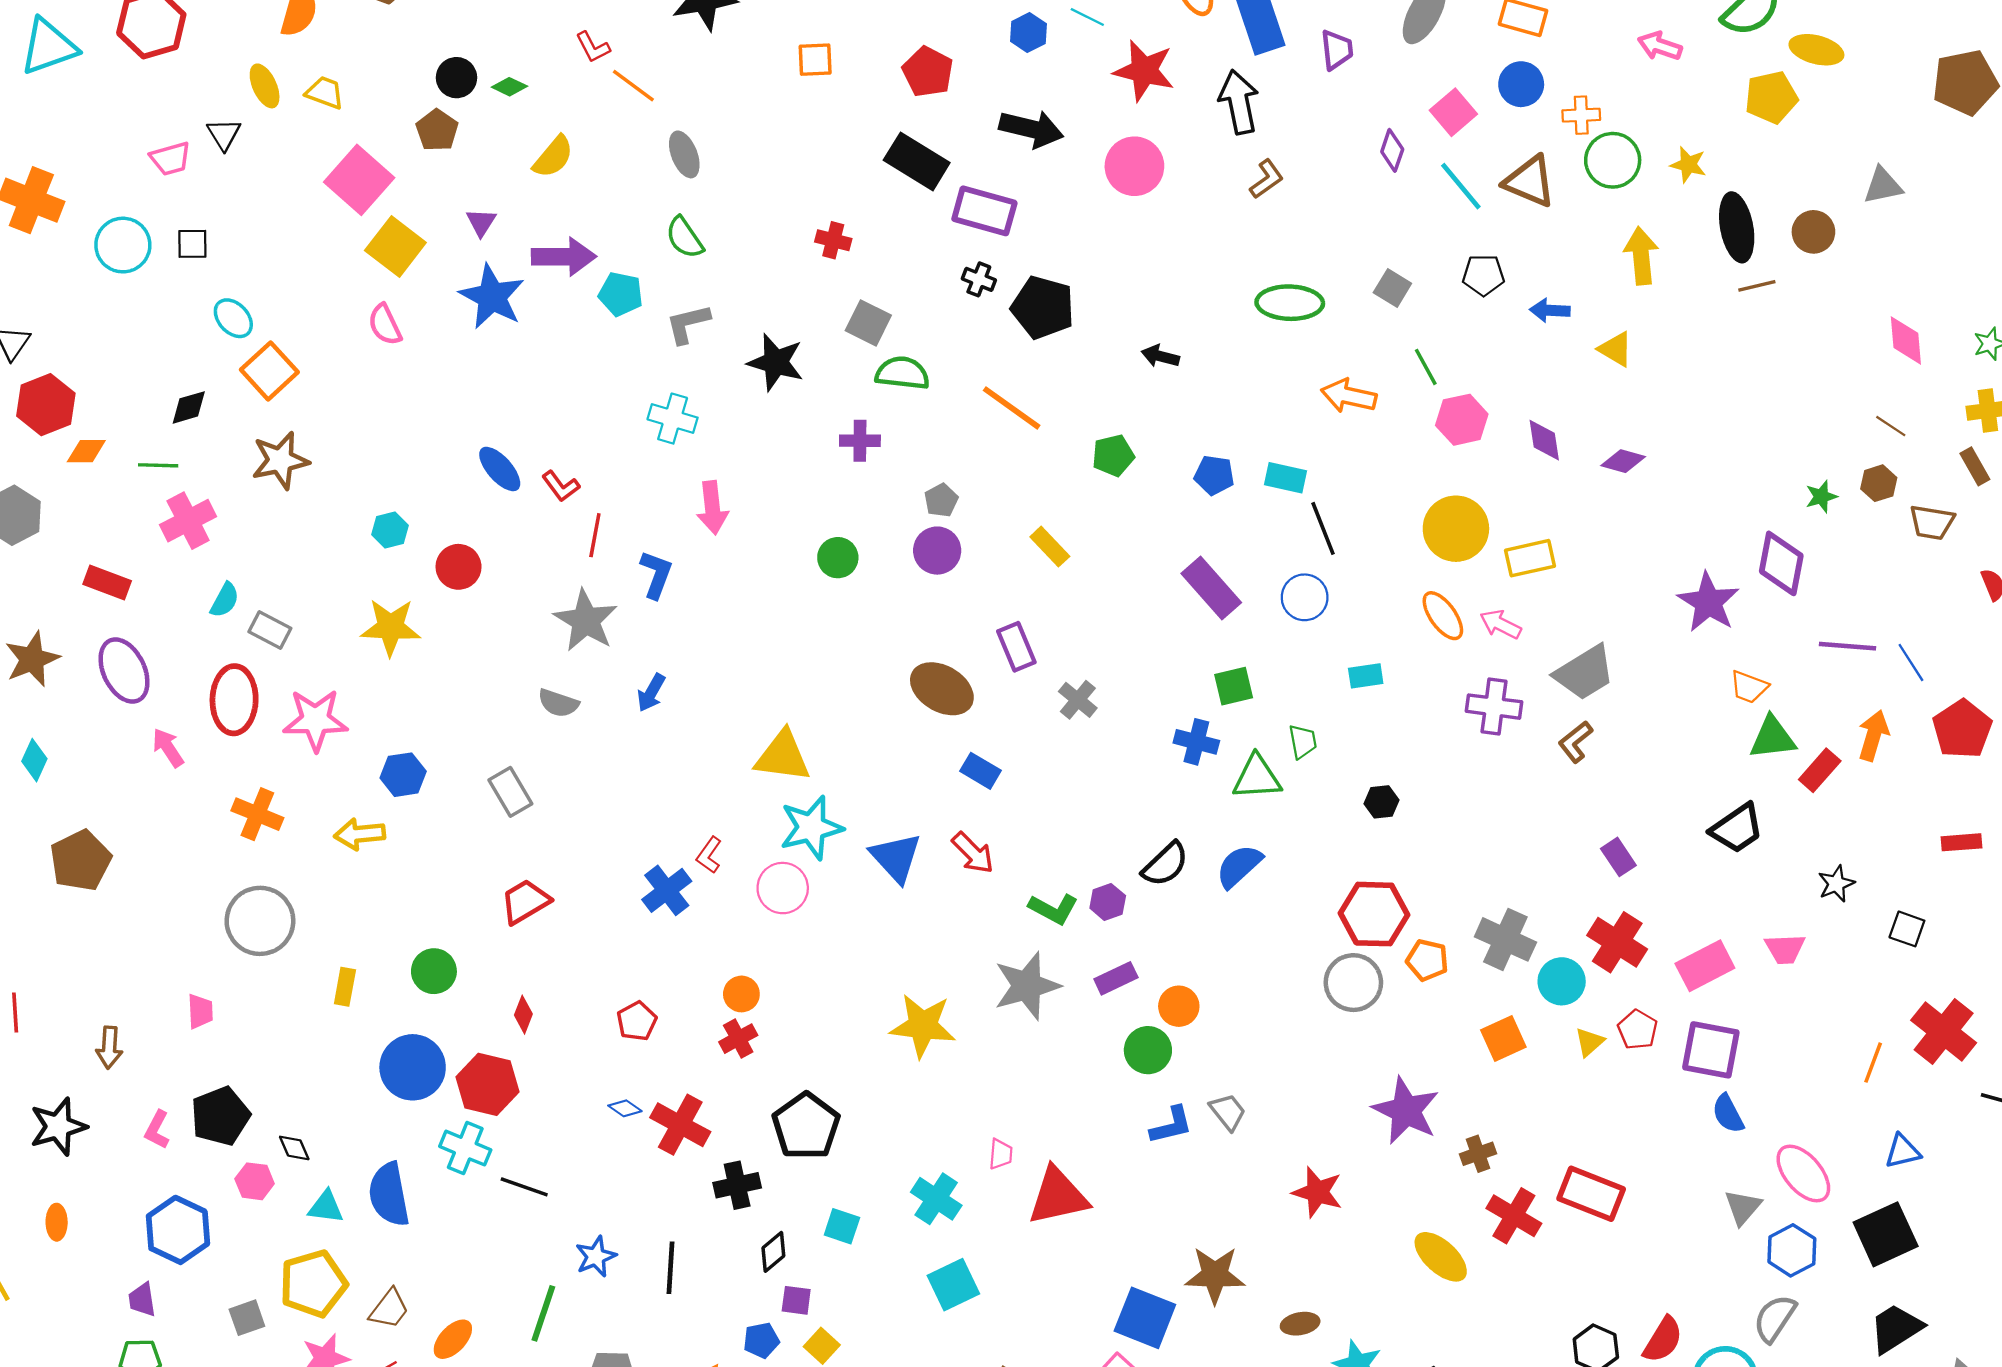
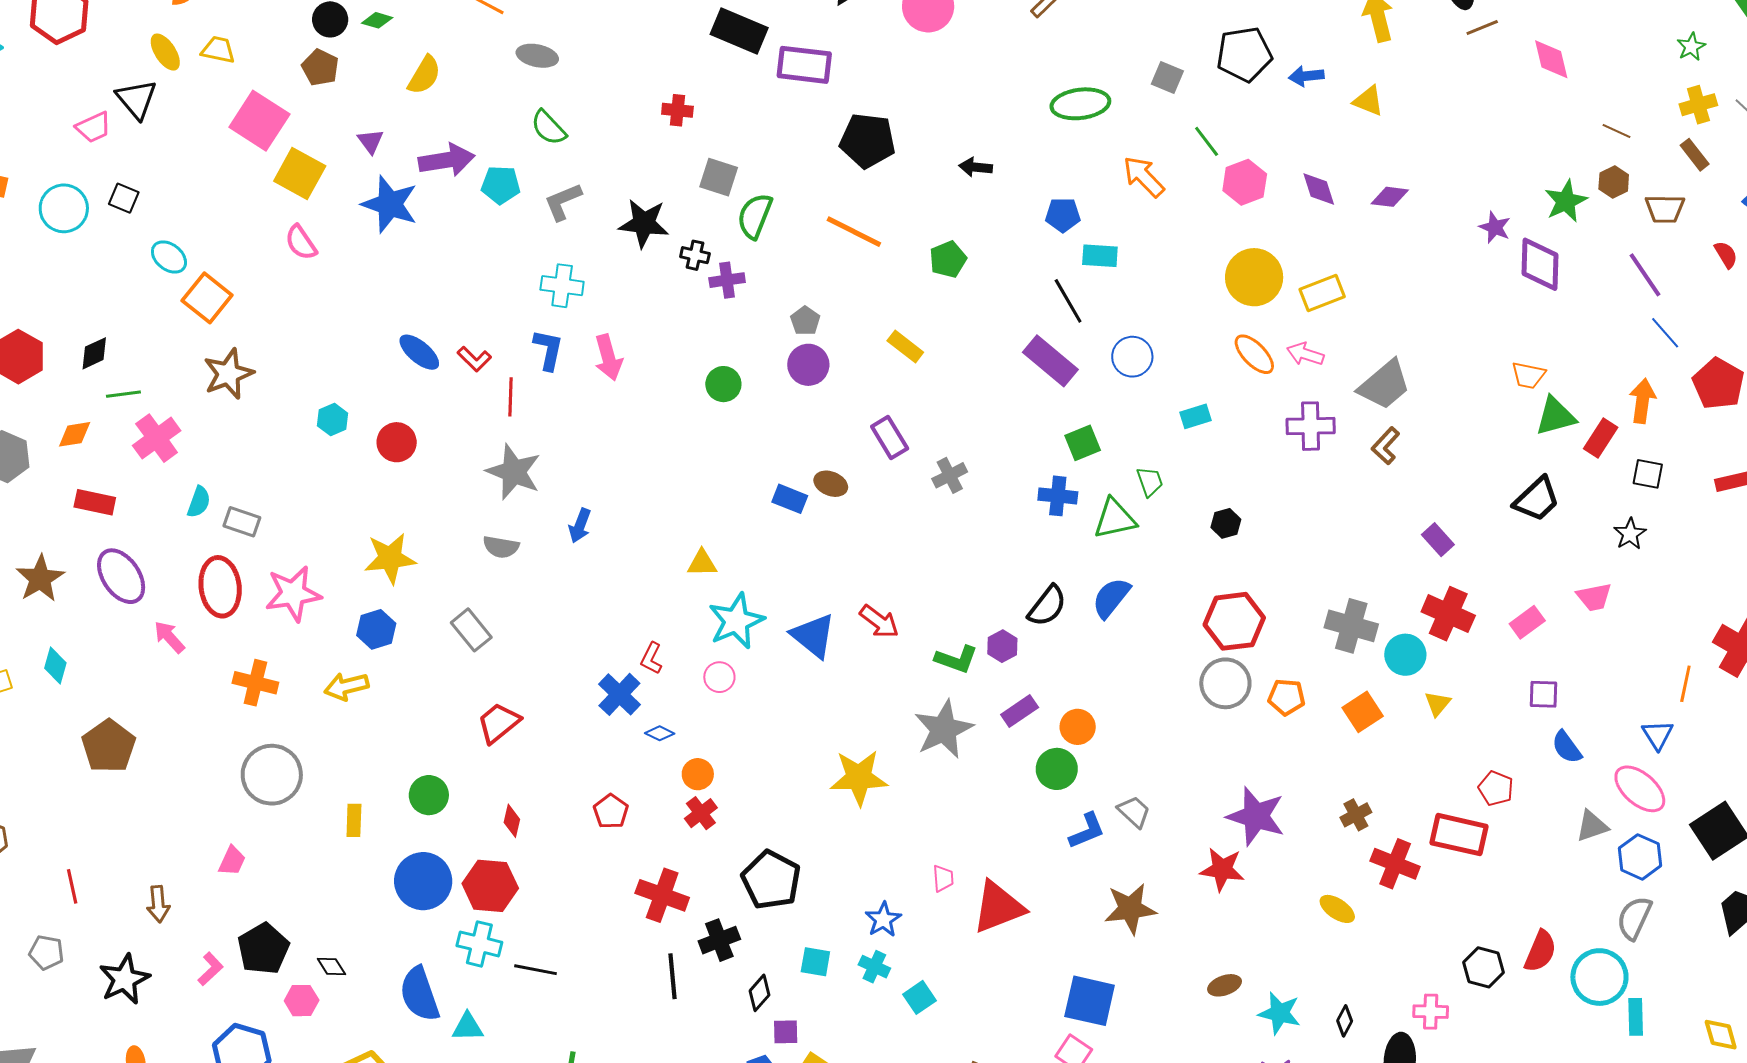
black triangle: (224, 134) -> (136, 99), size x1.4
gray ellipse: (684, 154) -> (537, 56), turned -48
black square: (192, 244) -> (124, 198), turned 32
black pentagon: (1483, 275) -> (1244, 54), size x1.5
black cross: (979, 279) -> (695, 255), moved
pink diamond: (1906, 340) -> (1551, 59), moved
green semicircle: (902, 373) -> (755, 216), turned -66
orange arrow: (1349, 396) -> (1144, 177), turned 42
black diamond: (189, 407) -> (94, 353), moved
orange diamond: (86, 451) -> (75, 434), moved
blue pentagon: (1214, 475) -> (1063, 215), moved
green star: (1821, 497) -> (1566, 201), size x1.5
black line: (1323, 528) -> (1068, 301), moved
blue L-shape: (656, 574) -> (548, 350), moved
purple star: (1708, 602) -> (1495, 227), moved, size x0.6
yellow star: (391, 627) -> (390, 558), moved
purple line: (1847, 646) -> (1645, 275), moved, turned 60
brown ellipse: (942, 689) -> (831, 484), size x0.6
gray cross: (1078, 700) -> (950, 475), turned 32
yellow triangle: (783, 756) -> (702, 563), size x0.6
blue rectangle: (980, 771) -> (790, 499), moved
pink circle: (783, 888) -> (719, 677), size x0.7
black square: (1907, 929) -> (1648, 474), moved
orange pentagon: (1427, 960) -> (1287, 697), moved
pink rectangle: (1705, 966) -> (1527, 622), size x0.7
pink trapezoid: (200, 1011) -> (232, 861), turned 36
red pentagon: (1638, 1030) -> (1496, 788), moved
purple square: (1711, 1050) -> (1543, 694), size x0.6
blue diamond: (625, 1108) -> (660, 733), moved
purple star: (1406, 1111) -> (1256, 816), moved
pink L-shape: (157, 1130) -> (210, 969), turned -152
blue triangle: (1903, 1151) -> (1658, 735), moved, turned -40
cyan cross: (936, 1199) -> (874, 967), moved, size x0.7
cyan triangle: (326, 1207) -> (468, 1027), moved
gray triangle: (1743, 1207) -> (1592, 826), turned 39
blue star: (596, 1257) -> (883, 920), moved
yellow ellipse: (1441, 1257) -> (1337, 909), size x0.7
black line: (670, 1268) -> (672, 976), moved
brown star: (1215, 1275) -> (1130, 909), moved
cyan square: (953, 1285) -> (920, 997), size x0.7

---+---

● **Goal of the exercise**:
Your answer must consist solely of the lines from the one containing "black line: (670, 1268) -> (672, 976), moved" through the last line of the entries, reproduced exactly.

● **Result for this exercise**:
black line: (670, 1268) -> (672, 976), moved
brown star: (1215, 1275) -> (1130, 909), moved
cyan square: (953, 1285) -> (920, 997), size x0.7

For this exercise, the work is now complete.